▶ **Work required**
In the entries below, find each line with the string "AGND" and copy it.
━━ Dataset records ━━
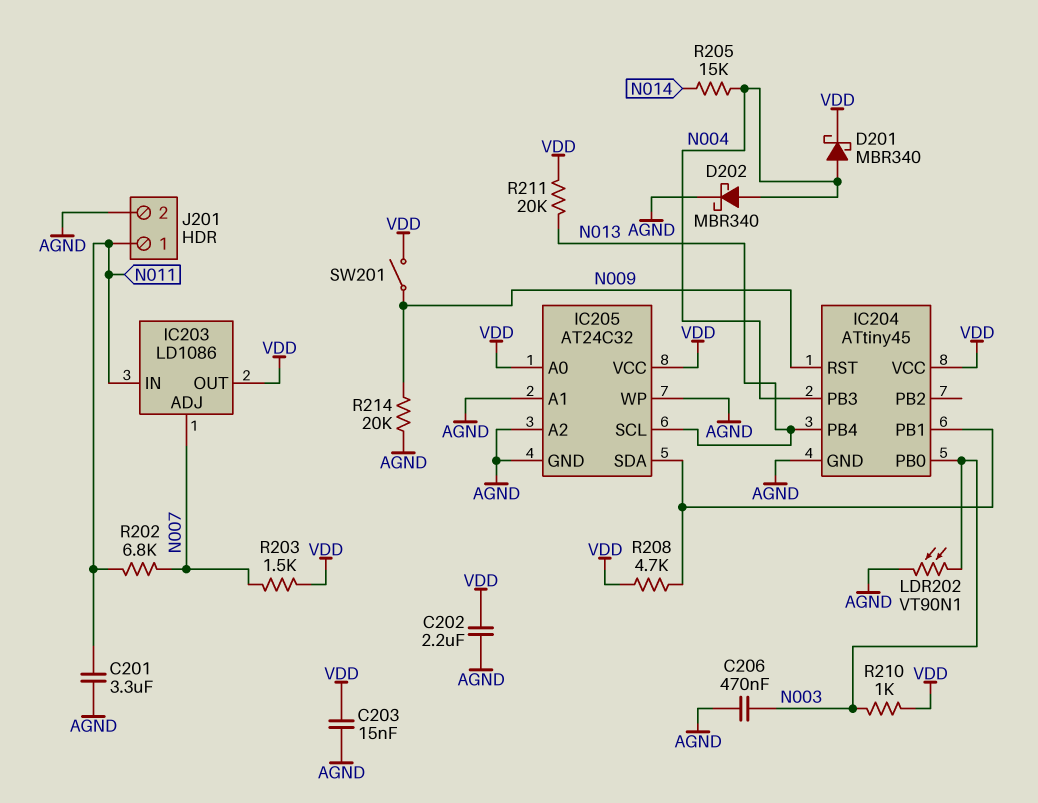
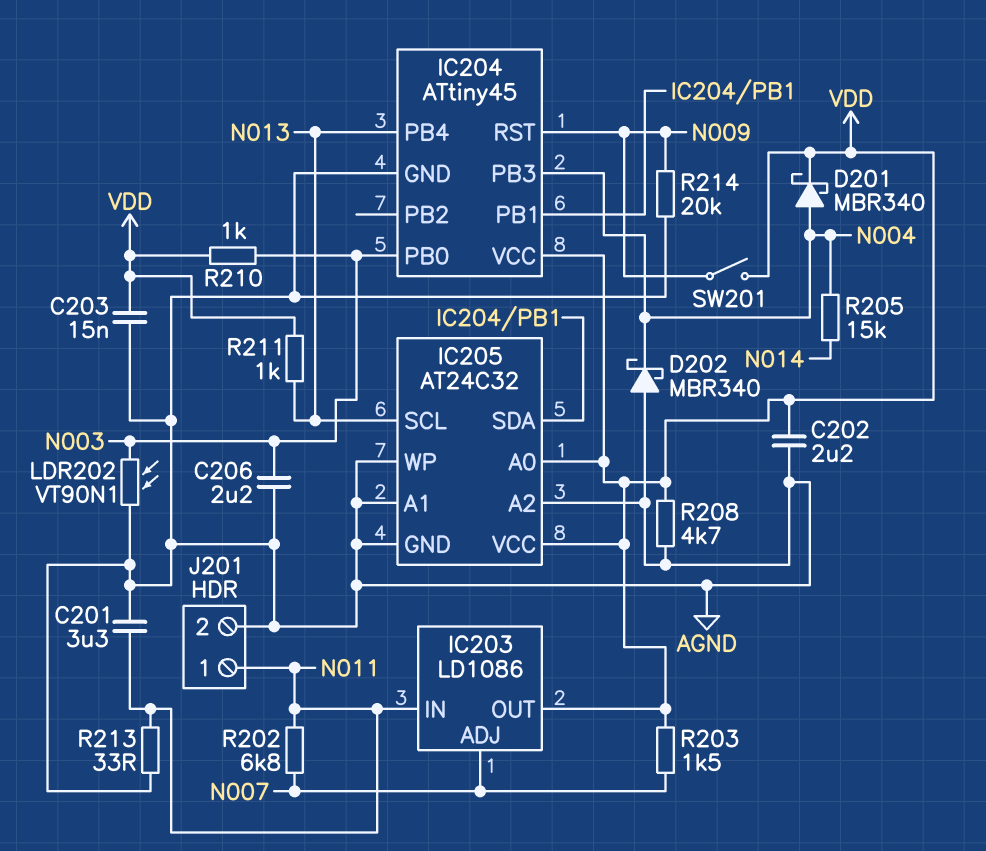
C206: 470nF (AGND, N003) -> 2.2uF (AGND, N003)
D202: schottky MBR340 (A N004, K AGND) -> schottky MBR340 (A AGND, K N004)
R208: 4.7k (IC204/PB1, VDD) -> 4.7k (AGND, VDD)
R211: 20k (N013, VDD) -> 1k (N013, VDD)
R213: none -> 33 (AGND, N011)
━━━
▶ **Result for this task**
C206: 470nF (AGND, N003) -> 2.2uF (AGND, N003)
D202: schottky MBR340 (A N004, K AGND) -> schottky MBR340 (A AGND, K N004)
R208: 4.7k (IC204/PB1, VDD) -> 4.7k (AGND, VDD)
R213: none -> 33 (AGND, N011)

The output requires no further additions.